= THE TASK =
Reproduce only the lines that run from the line with "C2: 4.7uF (GND, N3) -> 68nF (GND, N3)" to the last line of the material, both ends included, exactly as they appear.

= PROVIDED RECORDS =
----
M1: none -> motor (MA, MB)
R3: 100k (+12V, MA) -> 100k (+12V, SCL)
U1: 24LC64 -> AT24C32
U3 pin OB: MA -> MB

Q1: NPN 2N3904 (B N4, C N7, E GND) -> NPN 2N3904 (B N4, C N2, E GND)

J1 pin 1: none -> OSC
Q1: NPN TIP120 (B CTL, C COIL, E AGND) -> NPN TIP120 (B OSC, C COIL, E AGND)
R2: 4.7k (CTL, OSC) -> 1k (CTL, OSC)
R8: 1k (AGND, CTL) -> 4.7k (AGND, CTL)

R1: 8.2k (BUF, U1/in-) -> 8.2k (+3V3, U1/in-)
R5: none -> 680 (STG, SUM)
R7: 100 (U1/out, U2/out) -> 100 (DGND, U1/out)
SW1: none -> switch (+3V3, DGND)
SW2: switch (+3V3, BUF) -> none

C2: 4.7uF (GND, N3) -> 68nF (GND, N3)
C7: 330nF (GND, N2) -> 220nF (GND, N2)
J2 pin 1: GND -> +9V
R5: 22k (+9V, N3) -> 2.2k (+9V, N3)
----
= OUTPUT OF THE TASK =
C2: 4.7uF (GND, N3) -> 68nF (GND, N3)
C7: 330nF (GND, N2) -> 220nF (GND, N2)
J2 pin 1: GND -> +9V
R5: 22k (+9V, N3) -> 2.2k (+9V, N3)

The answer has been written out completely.